# MATERIAL FOR THE TASK

******

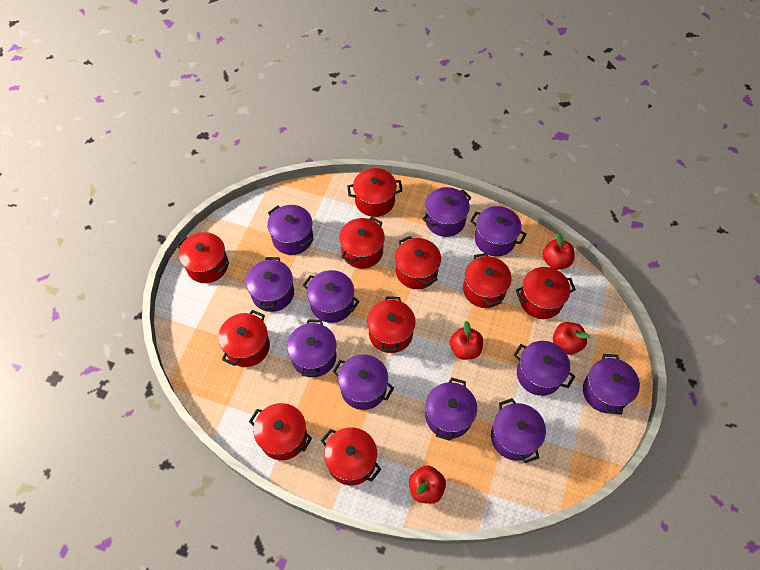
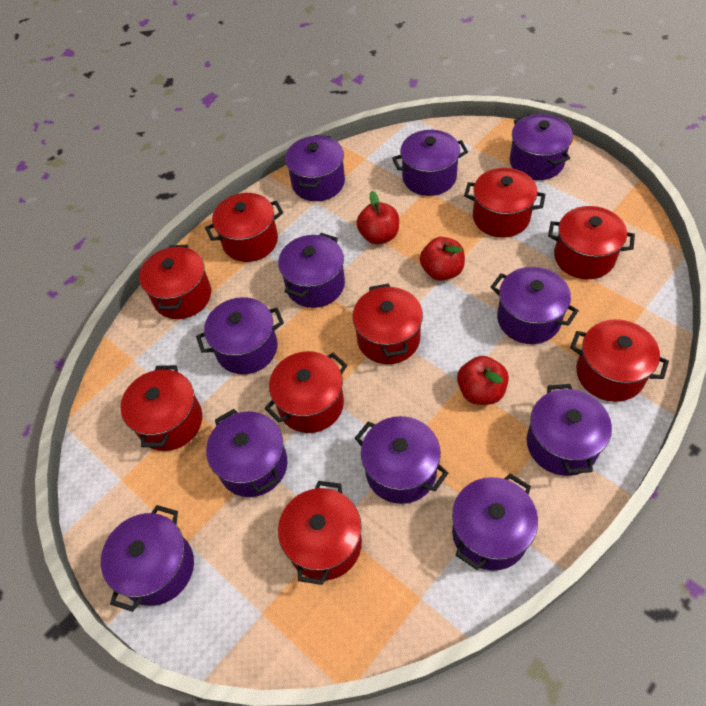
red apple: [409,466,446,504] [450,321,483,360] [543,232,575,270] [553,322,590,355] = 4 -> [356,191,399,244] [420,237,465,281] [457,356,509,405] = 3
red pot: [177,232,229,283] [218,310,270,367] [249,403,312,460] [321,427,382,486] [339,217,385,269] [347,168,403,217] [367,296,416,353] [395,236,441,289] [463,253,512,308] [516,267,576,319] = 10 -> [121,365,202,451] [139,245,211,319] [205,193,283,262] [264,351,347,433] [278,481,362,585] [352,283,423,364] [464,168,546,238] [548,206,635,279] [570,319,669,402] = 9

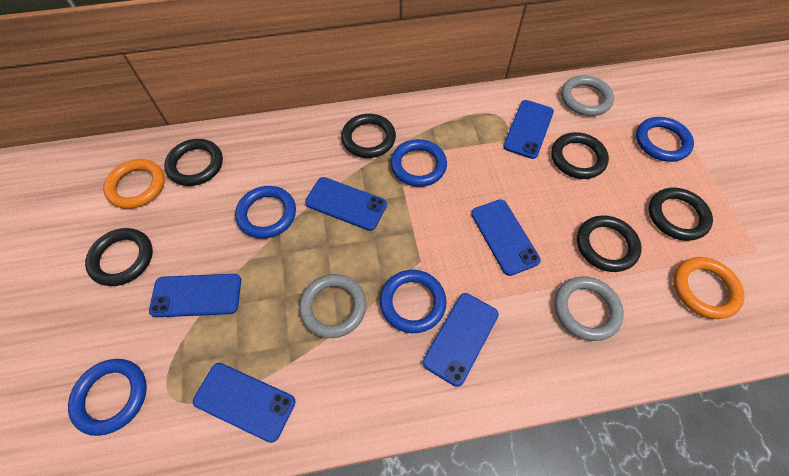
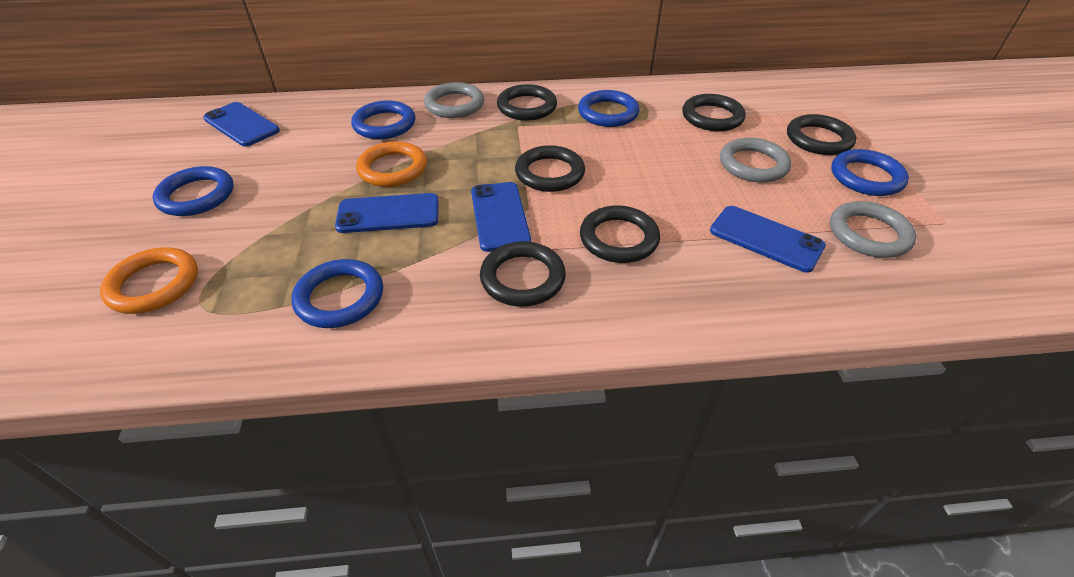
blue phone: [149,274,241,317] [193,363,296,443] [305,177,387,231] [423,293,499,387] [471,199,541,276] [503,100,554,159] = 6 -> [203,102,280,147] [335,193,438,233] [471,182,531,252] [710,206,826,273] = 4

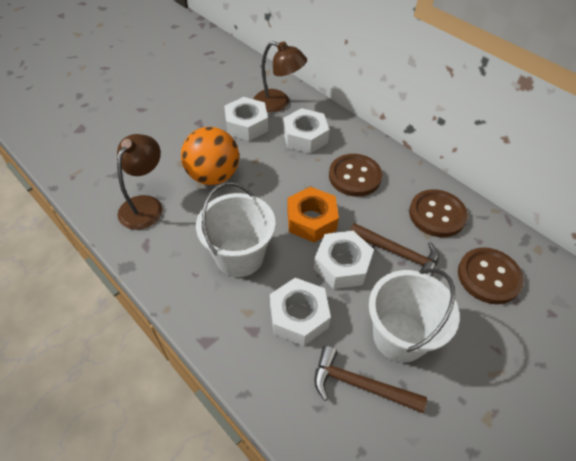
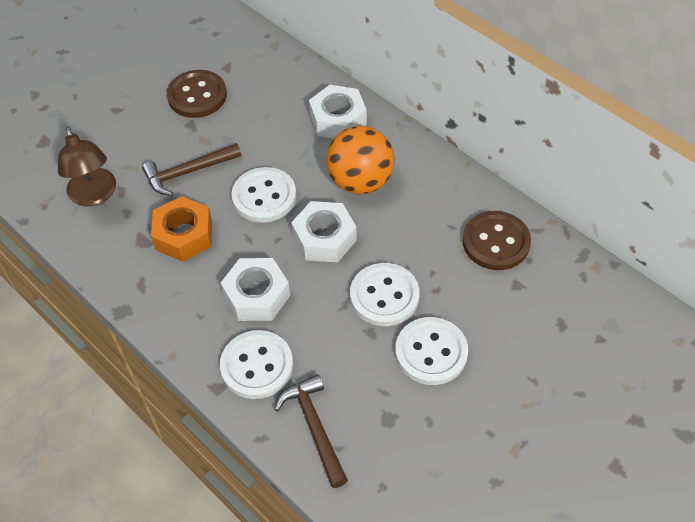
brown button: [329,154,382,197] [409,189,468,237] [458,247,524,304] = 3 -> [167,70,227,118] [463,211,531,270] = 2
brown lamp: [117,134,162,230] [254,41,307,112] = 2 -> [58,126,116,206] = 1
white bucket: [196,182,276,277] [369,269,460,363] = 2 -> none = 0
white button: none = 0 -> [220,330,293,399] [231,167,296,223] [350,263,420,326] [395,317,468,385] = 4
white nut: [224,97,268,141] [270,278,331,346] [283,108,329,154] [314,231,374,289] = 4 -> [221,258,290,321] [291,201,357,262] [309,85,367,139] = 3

******

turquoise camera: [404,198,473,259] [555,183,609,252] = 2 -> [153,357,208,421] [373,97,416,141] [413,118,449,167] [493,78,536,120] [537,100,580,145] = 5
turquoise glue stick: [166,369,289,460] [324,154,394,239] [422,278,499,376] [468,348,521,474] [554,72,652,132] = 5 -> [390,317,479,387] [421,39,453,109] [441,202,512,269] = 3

******

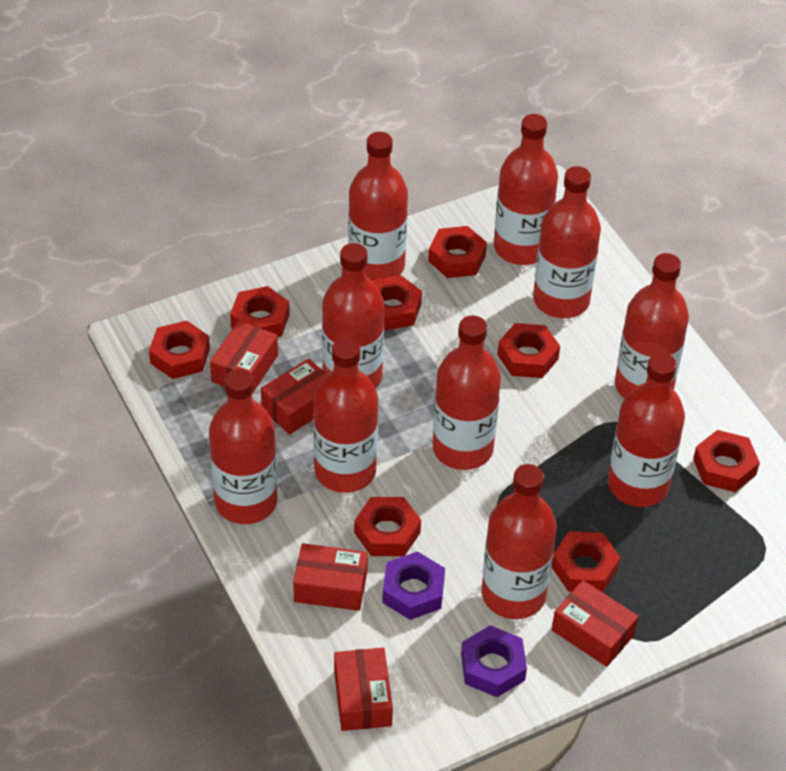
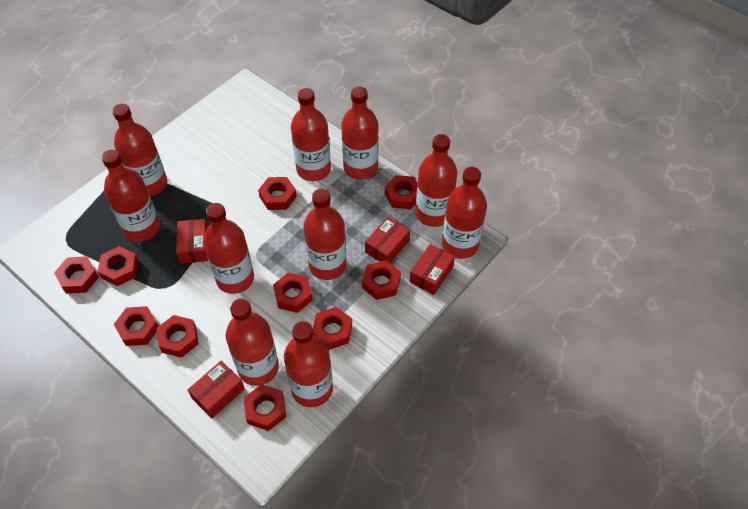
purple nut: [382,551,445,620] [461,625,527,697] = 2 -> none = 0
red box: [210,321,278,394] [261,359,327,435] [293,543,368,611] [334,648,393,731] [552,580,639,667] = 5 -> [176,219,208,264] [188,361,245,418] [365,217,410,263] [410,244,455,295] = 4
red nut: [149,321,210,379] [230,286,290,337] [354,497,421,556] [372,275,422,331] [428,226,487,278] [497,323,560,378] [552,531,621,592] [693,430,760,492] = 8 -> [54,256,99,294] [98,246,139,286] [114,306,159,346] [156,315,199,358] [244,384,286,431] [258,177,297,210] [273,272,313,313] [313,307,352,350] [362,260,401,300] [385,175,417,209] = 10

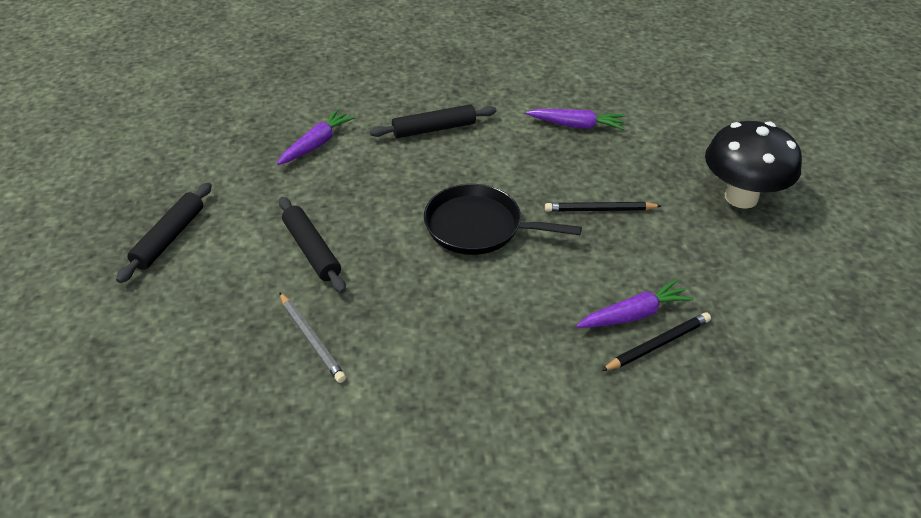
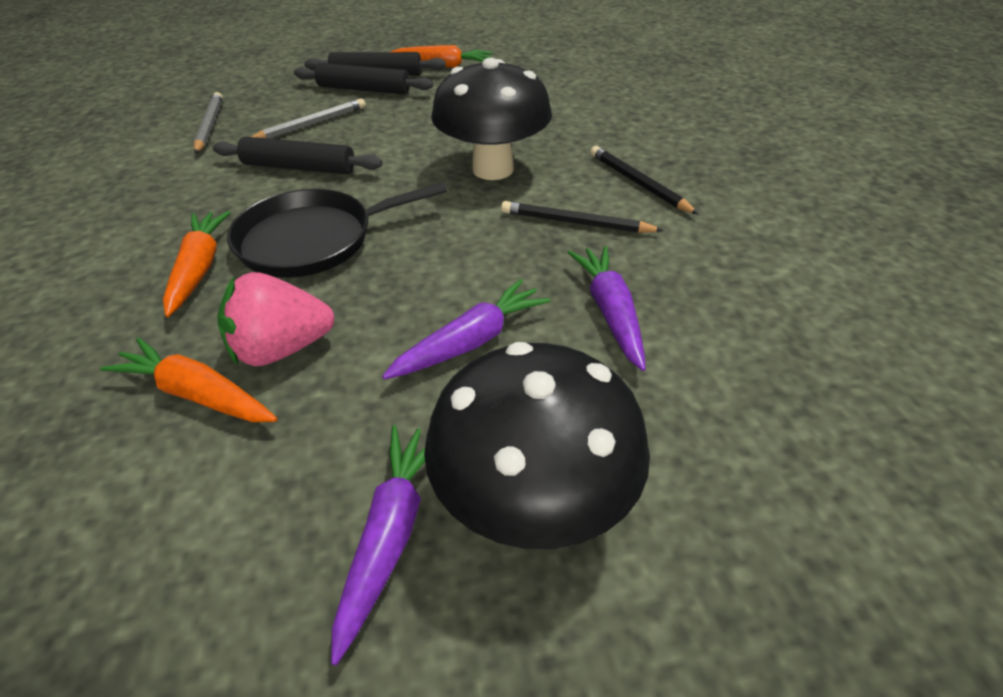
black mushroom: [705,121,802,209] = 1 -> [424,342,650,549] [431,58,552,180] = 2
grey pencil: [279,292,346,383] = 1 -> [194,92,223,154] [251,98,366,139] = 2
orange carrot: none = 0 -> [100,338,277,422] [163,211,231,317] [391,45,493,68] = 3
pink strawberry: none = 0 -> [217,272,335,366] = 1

******

Take every line from the listing above that includes the word "none" and copy it.

# RESPONSE TO THIS EXERCISE
white bucket: [196,182,276,277] [369,269,460,363] = 2 -> none = 0
white button: none = 0 -> [220,330,293,399] [231,167,296,223] [350,263,420,326] [395,317,468,385] = 4
purple nut: [382,551,445,620] [461,625,527,697] = 2 -> none = 0
orange carrot: none = 0 -> [100,338,277,422] [163,211,231,317] [391,45,493,68] = 3
pink strawberry: none = 0 -> [217,272,335,366] = 1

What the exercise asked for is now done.